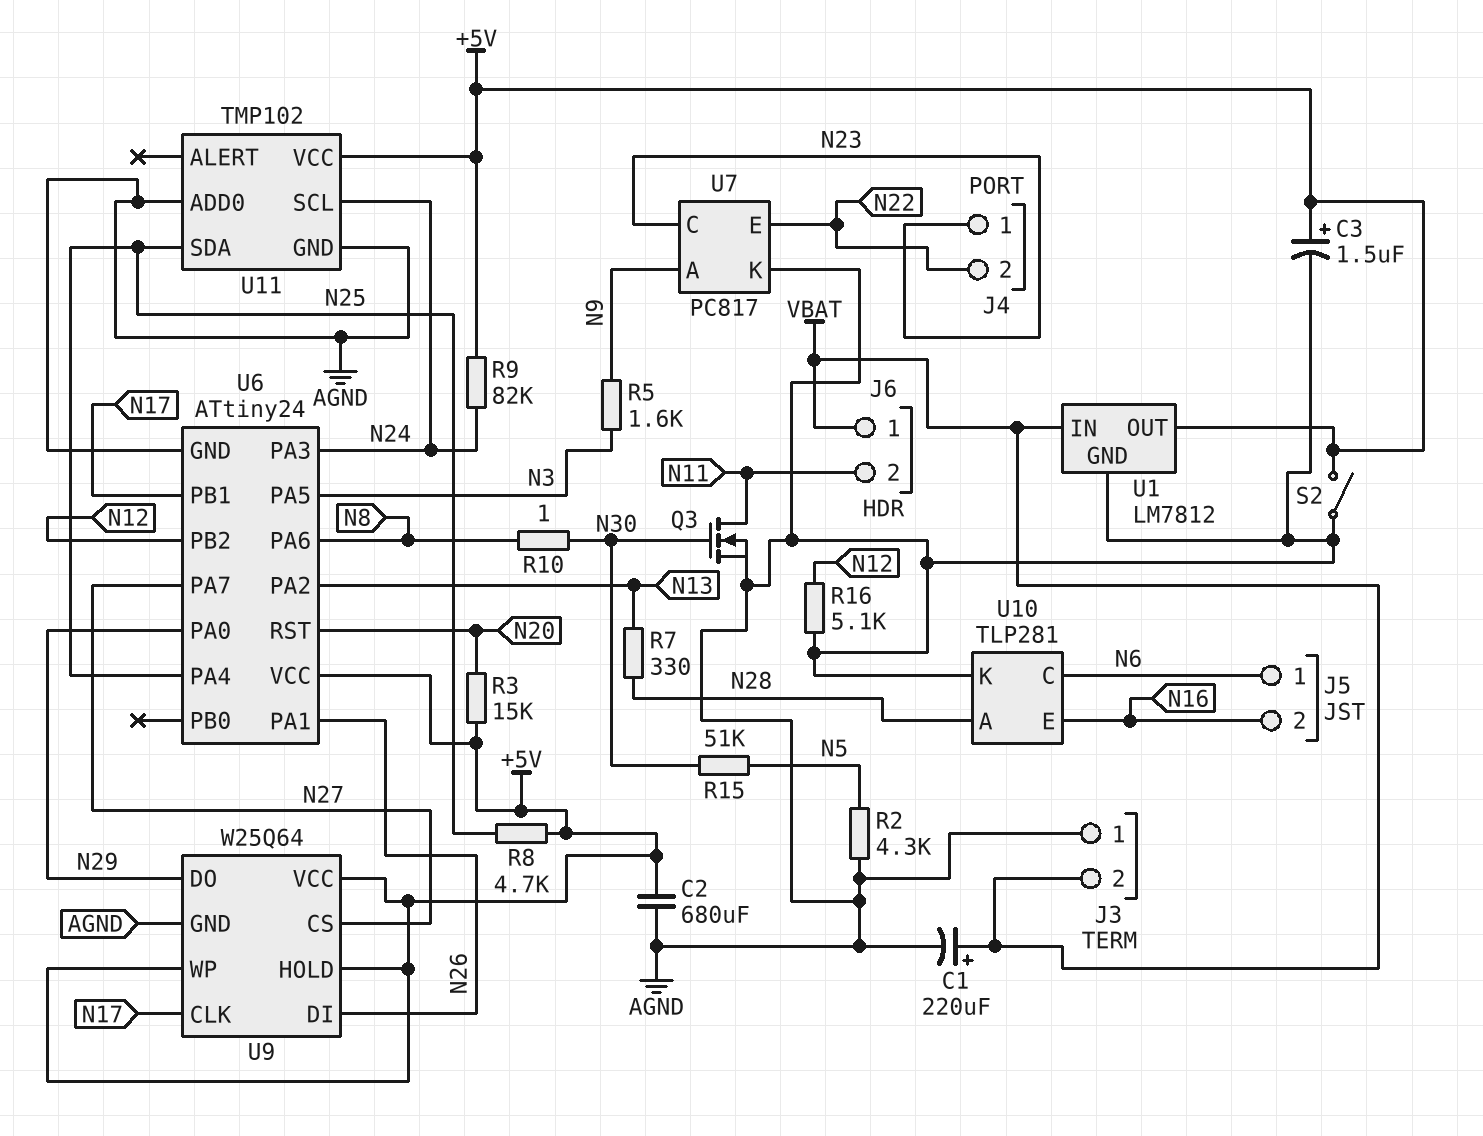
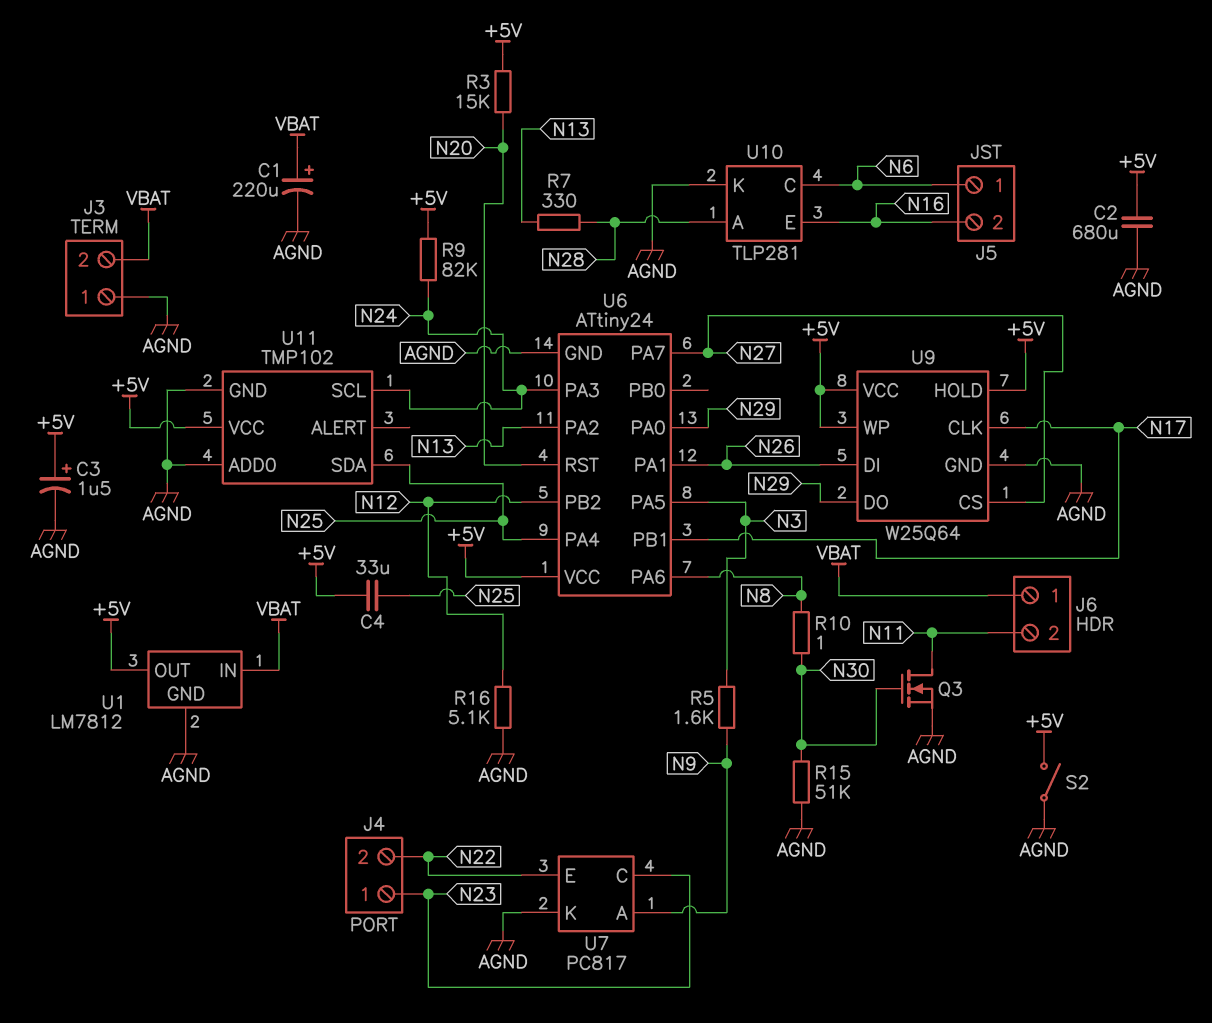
C4: none -> 33uF (+5V, N25)
R2: 4.3k (AGND, N5) -> none
R8: 4.7k (+5V, N25) -> none
R15: 51k (N5, N30) -> 51k (AGND, N30)

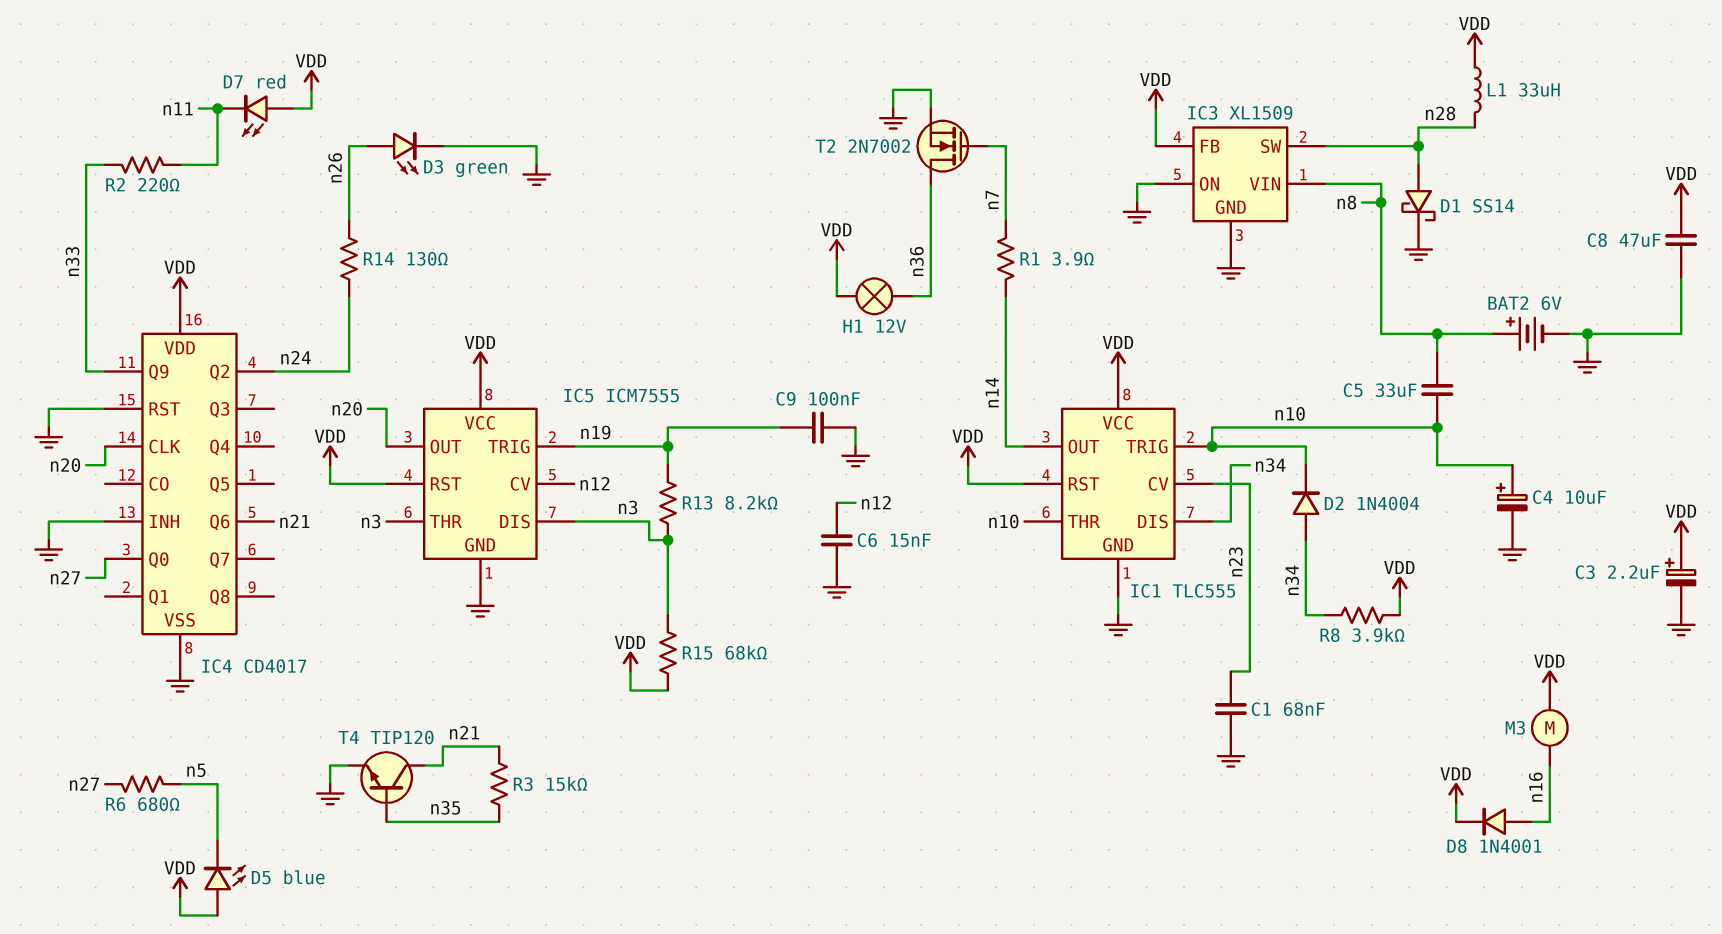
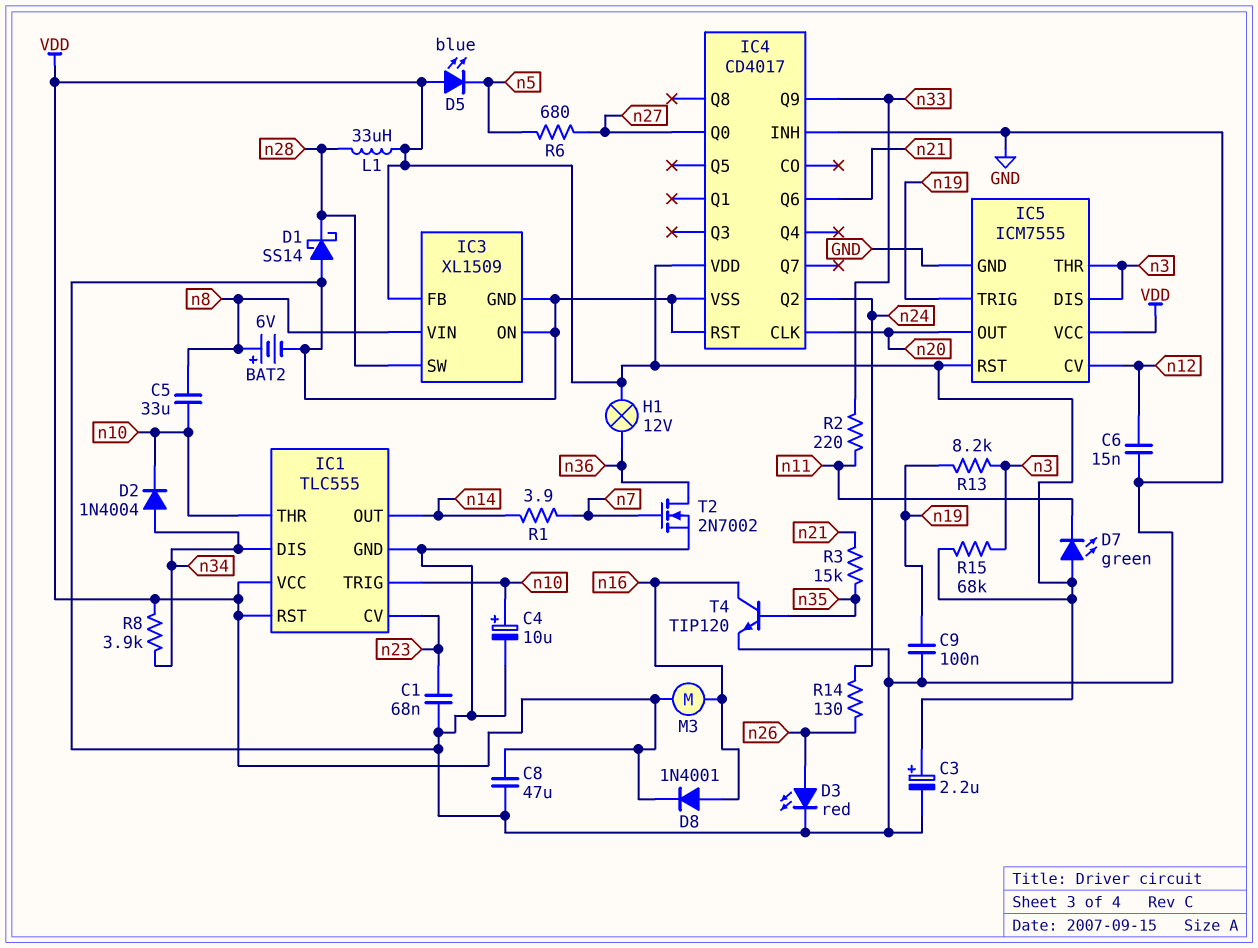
D1: schottky SS14 (A n28, K GND) -> schottky SS14 (A GND, K n28)
D3: LED green (A n26, K GND) -> LED red (A n26, K GND)
D7: LED red (A VDD, K n11) -> LED green (A VDD, K n11)
T4: NPN TIP120 (B n35, C n21, E GND) -> NPN TIP120 (B n35, C n16, E GND)

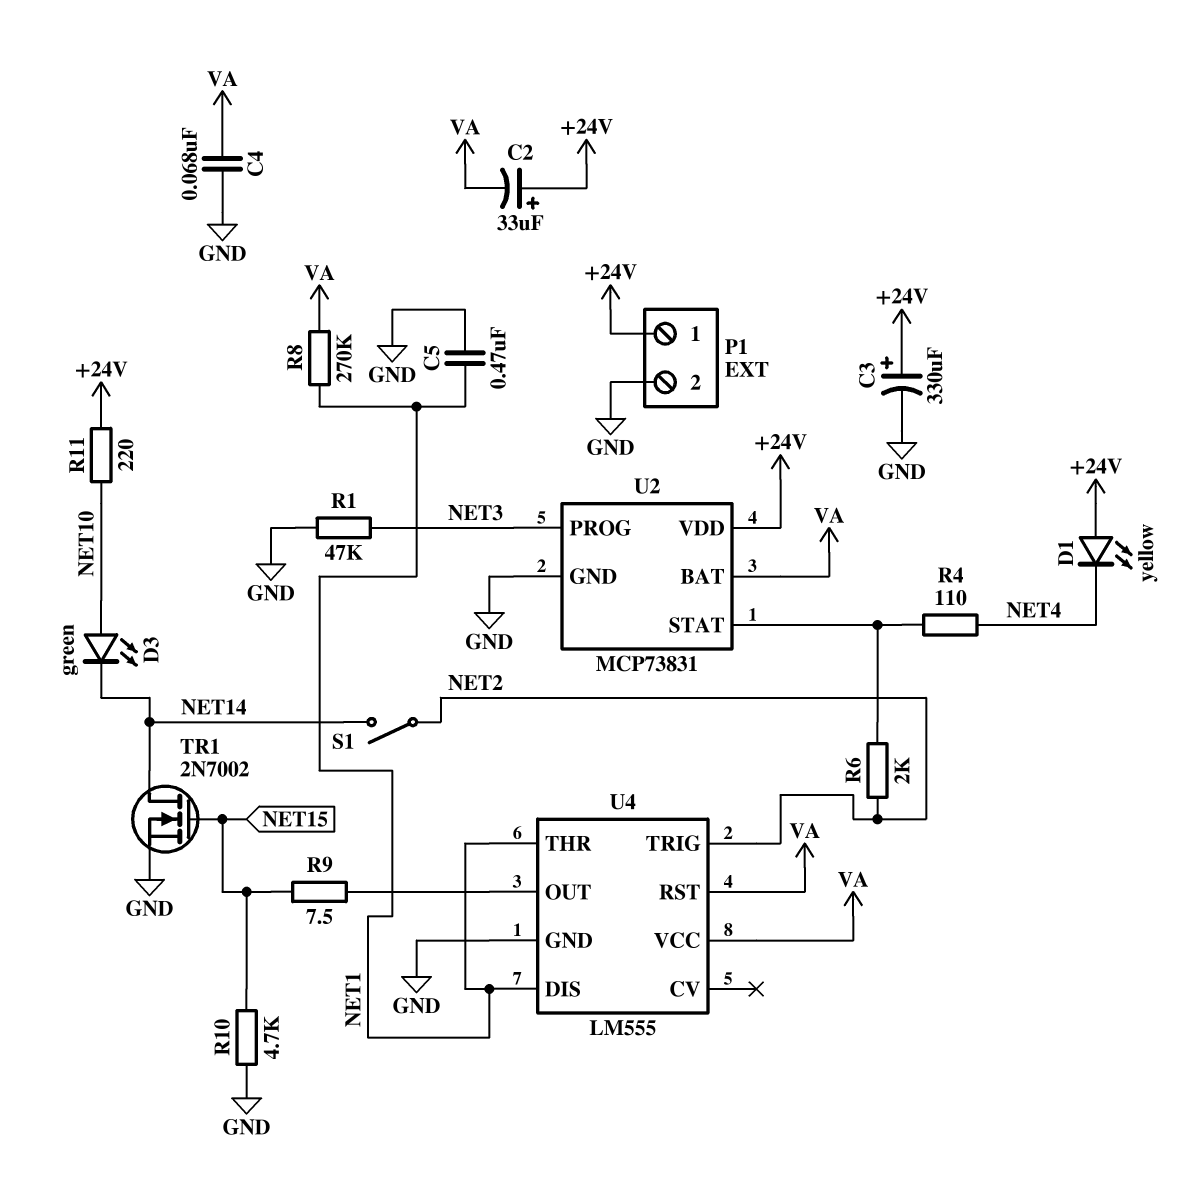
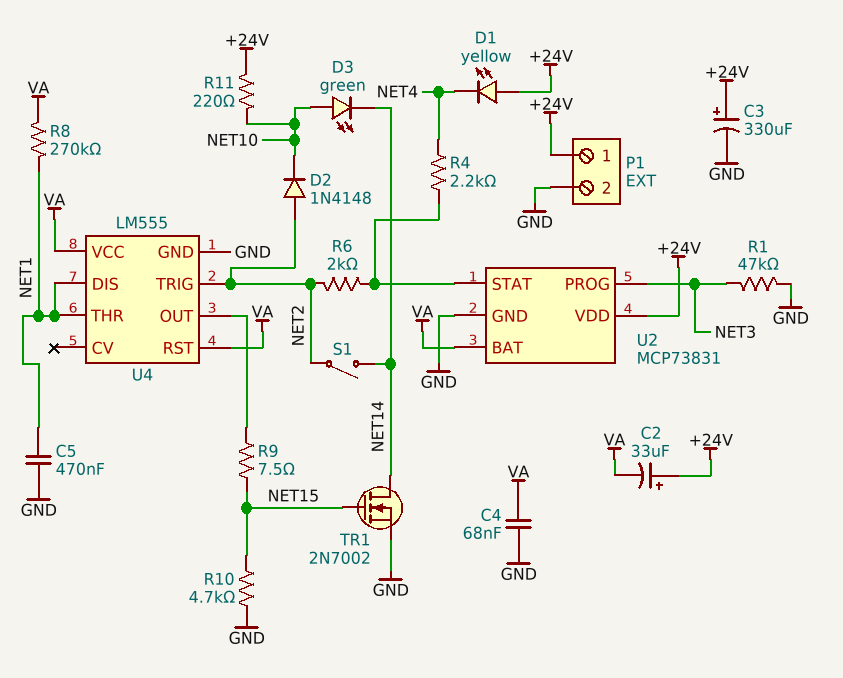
D2: none -> diode 1N4148 (A NET2, K NET10)
R4: 110 (NET4, U2/STAT) -> 2.2k (NET4, U2/STAT)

:::::

**What to produce:** Starting at the line where "D2: none -> diode 1N4148 (A NET2, K NET10)" appears, write out every line exactly as it stands until the listing ends, and add nothing.

**Answer to the problem:**
D2: none -> diode 1N4148 (A NET2, K NET10)
R4: 110 (NET4, U2/STAT) -> 2.2k (NET4, U2/STAT)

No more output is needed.